** Opening Records for the task block **

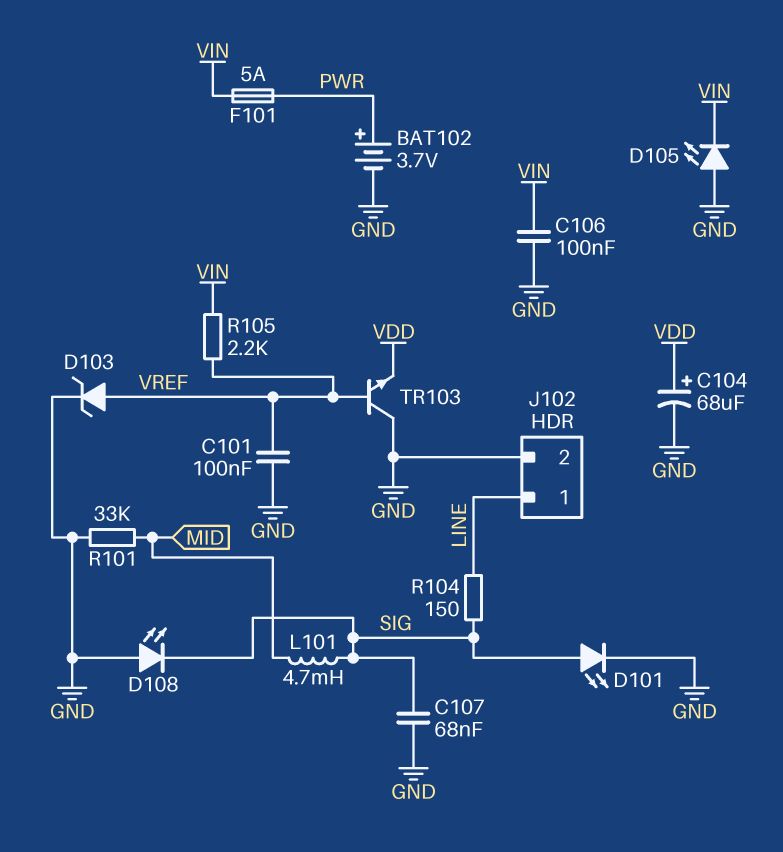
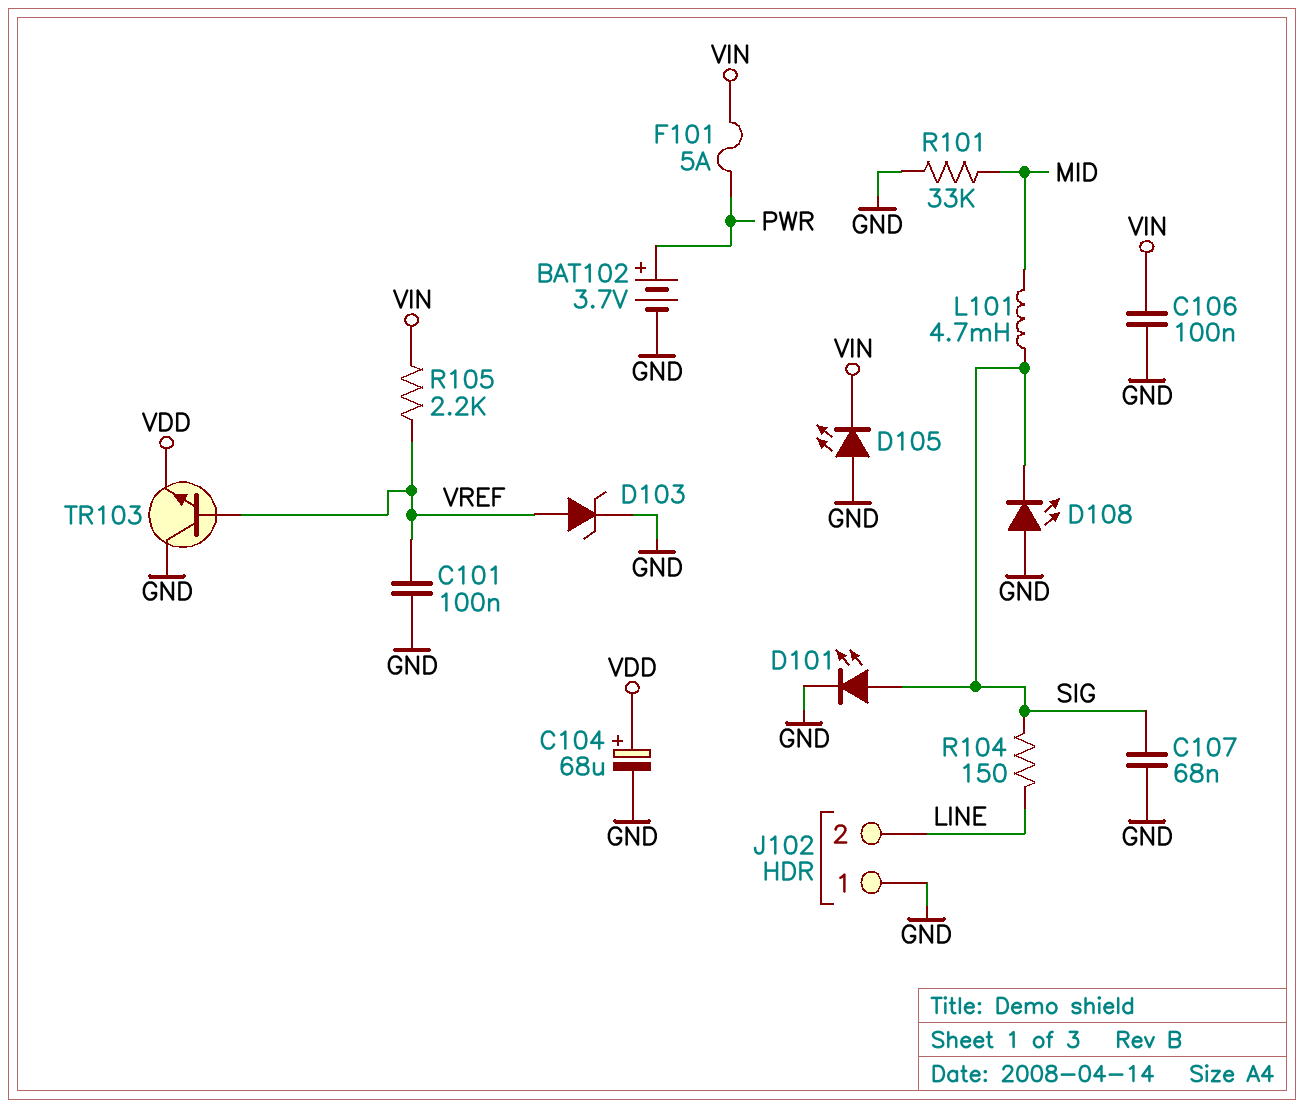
J102 pin 1: LINE -> GND
J102 pin 2: GND -> LINE

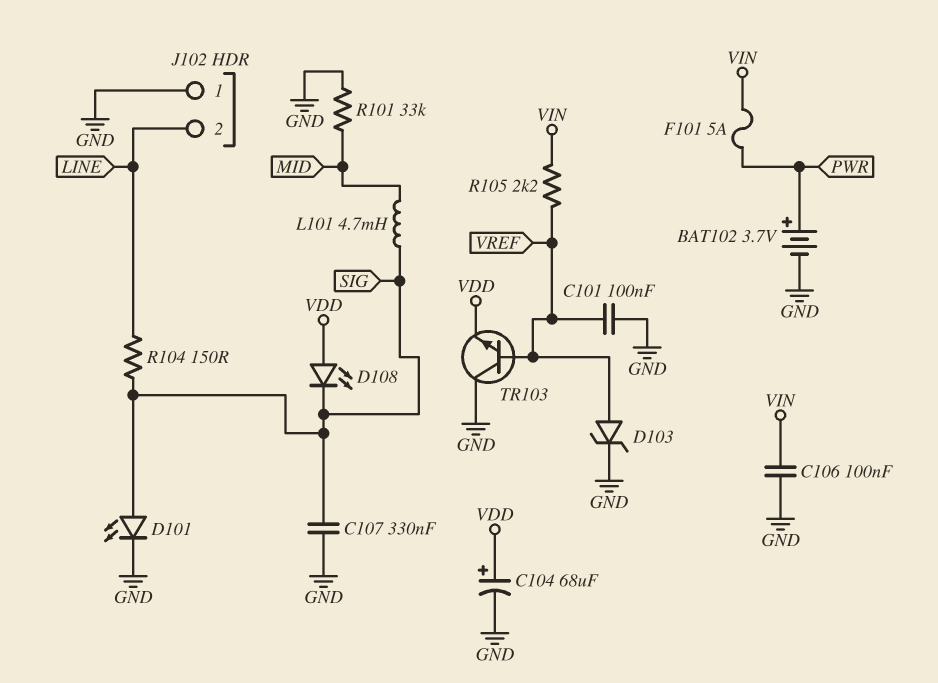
C107: 68nF (GND, SIG) -> 330nF (GND, SIG)
D105: LED (A GND, K VIN) -> none
D108: LED (A GND, K SIG) -> LED (A VDD, K SIG)

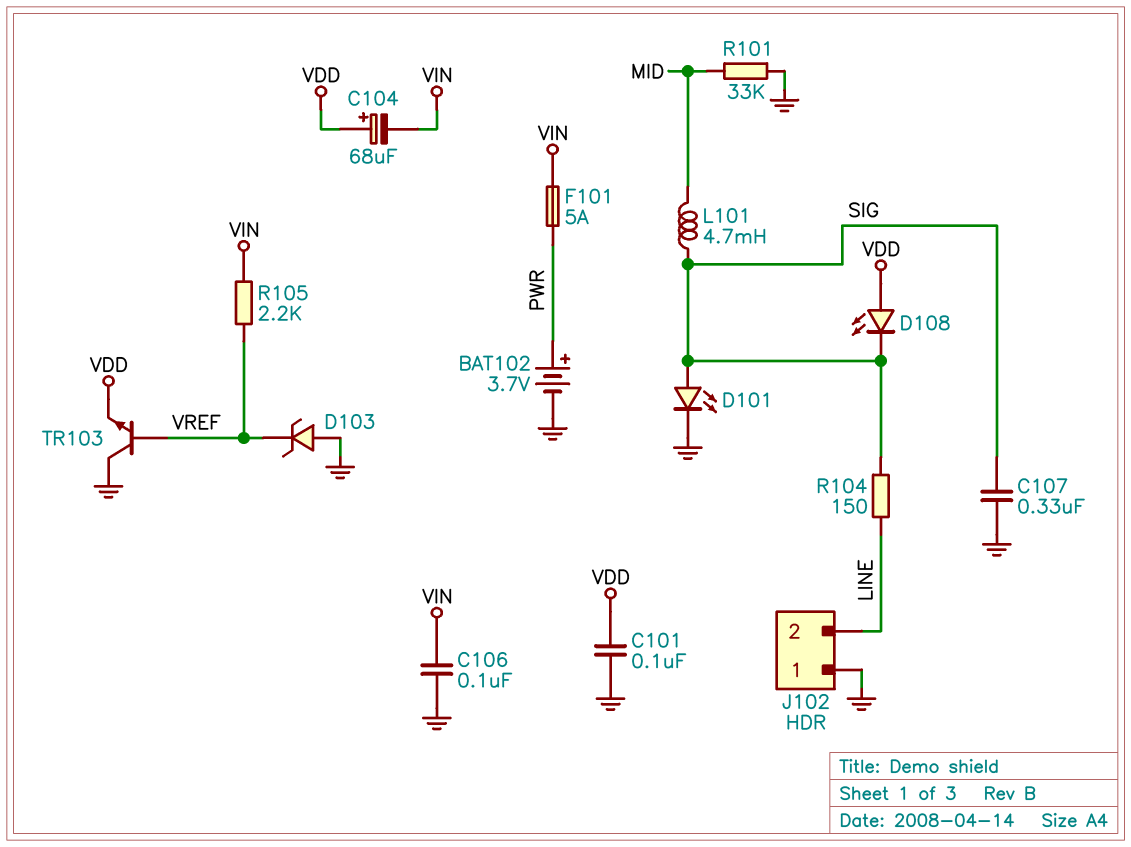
C101: 100nF (GND, VREF) -> 100nF (GND, VDD)
C104: 68uF (plus VDD, minus GND) -> 68uF (plus VDD, minus VIN)
D103: zener (A VREF, K GND) -> zener (A GND, K VREF)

** Closing Records for the task block **

In your copy, exclude the pictures and repeat each entry above exactly.

# Solution to the problem
J102 pin 1: LINE -> GND
J102 pin 2: GND -> LINE

C107: 68nF (GND, SIG) -> 330nF (GND, SIG)
D105: LED (A GND, K VIN) -> none
D108: LED (A GND, K SIG) -> LED (A VDD, K SIG)

C101: 100nF (GND, VREF) -> 100nF (GND, VDD)
C104: 68uF (plus VDD, minus GND) -> 68uF (plus VDD, minus VIN)
D103: zener (A VREF, K GND) -> zener (A GND, K VREF)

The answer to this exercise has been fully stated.